▸ Task item: Set down every entry exactly as given. Pictures are to be left out.

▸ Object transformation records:
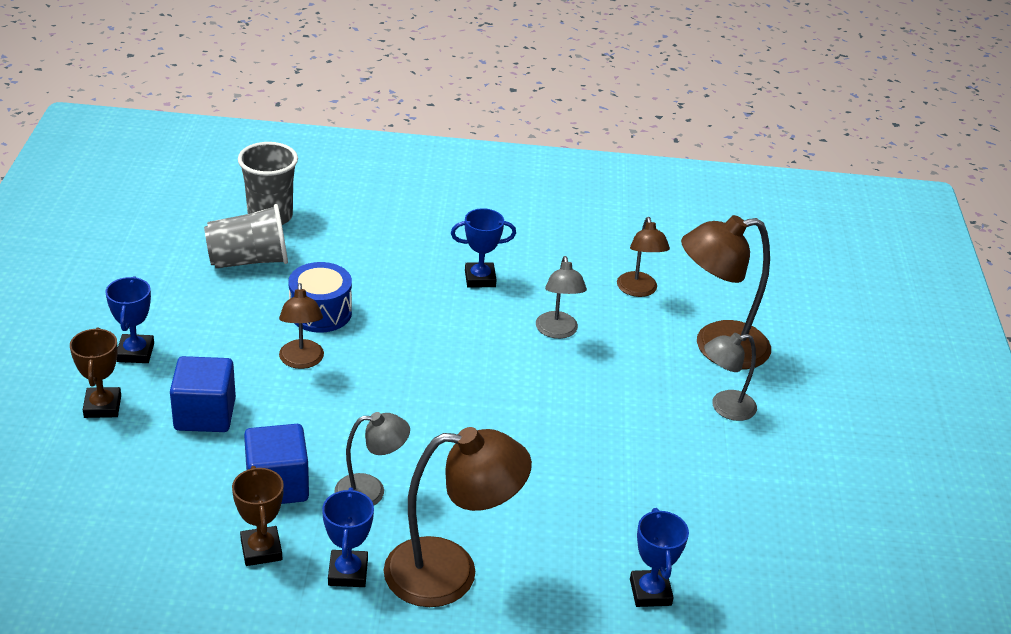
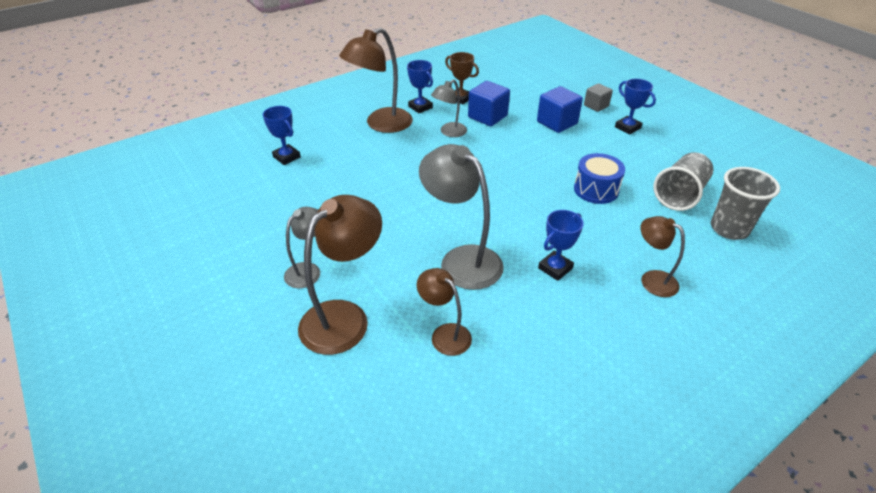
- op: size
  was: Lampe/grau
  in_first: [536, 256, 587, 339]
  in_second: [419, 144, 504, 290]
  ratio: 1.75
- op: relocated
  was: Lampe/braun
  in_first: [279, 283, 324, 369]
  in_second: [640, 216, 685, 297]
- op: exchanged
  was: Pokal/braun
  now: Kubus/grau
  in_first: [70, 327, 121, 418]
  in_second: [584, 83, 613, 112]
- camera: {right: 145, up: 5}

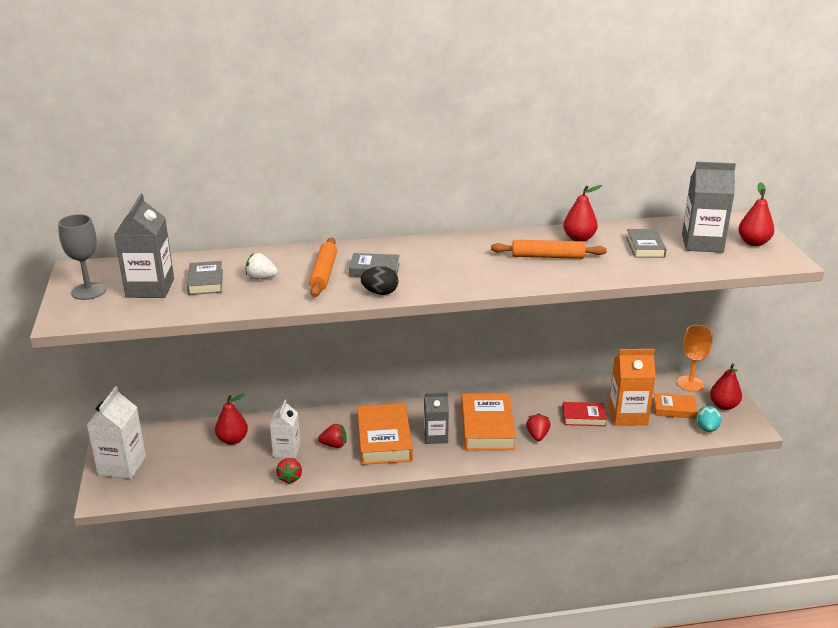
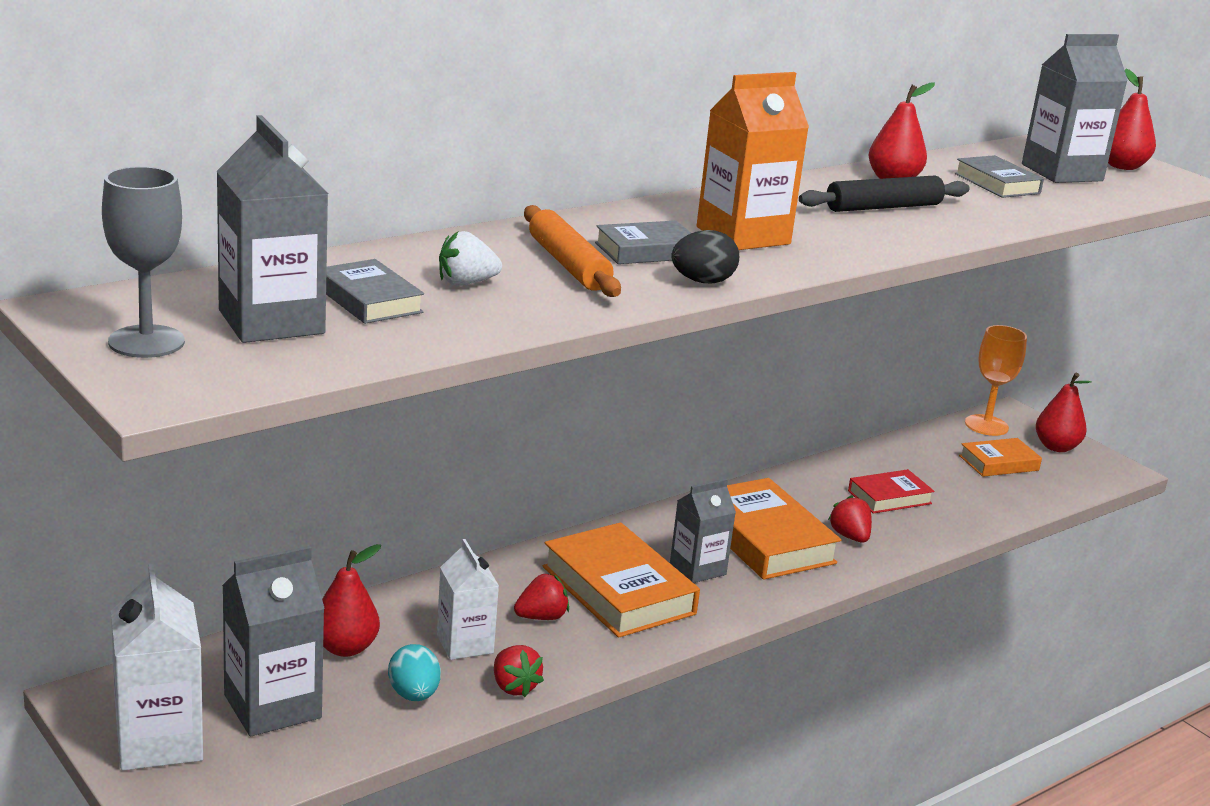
- op: colour
  was: Nudelholz/orange
  now: Nudelholz/schwarz
  in_first: [491, 240, 607, 259]
  in_second: [799, 176, 970, 212]
- op: relocated
  was: Getränkekarton/orange
  in_first: [609, 349, 656, 426]
  in_second: [697, 72, 809, 250]
- op: relocated
  was: Ei/türkis
  in_first: [696, 406, 722, 432]
  in_second: [388, 644, 441, 701]
- op: appeared
  now: Getränkekarton/grau
  in_second: [222, 546, 325, 737]
- camera: {right: -30, up: -5}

▸ Reply to the exercise:
- op: size
  was: Lampe/grau
  in_first: [536, 256, 587, 339]
  in_second: [419, 144, 504, 290]
  ratio: 1.75
- op: relocated
  was: Lampe/braun
  in_first: [279, 283, 324, 369]
  in_second: [640, 216, 685, 297]
- op: exchanged
  was: Pokal/braun
  now: Kubus/grau
  in_first: [70, 327, 121, 418]
  in_second: [584, 83, 613, 112]
- camera: {right: 145, up: 5}

- op: colour
  was: Nudelholz/orange
  now: Nudelholz/schwarz
  in_first: [491, 240, 607, 259]
  in_second: [799, 176, 970, 212]
- op: relocated
  was: Getränkekarton/orange
  in_first: [609, 349, 656, 426]
  in_second: [697, 72, 809, 250]
- op: relocated
  was: Ei/türkis
  in_first: [696, 406, 722, 432]
  in_second: [388, 644, 441, 701]
- op: appeared
  now: Getränkekarton/grau
  in_second: [222, 546, 325, 737]
- camera: {right: -30, up: -5}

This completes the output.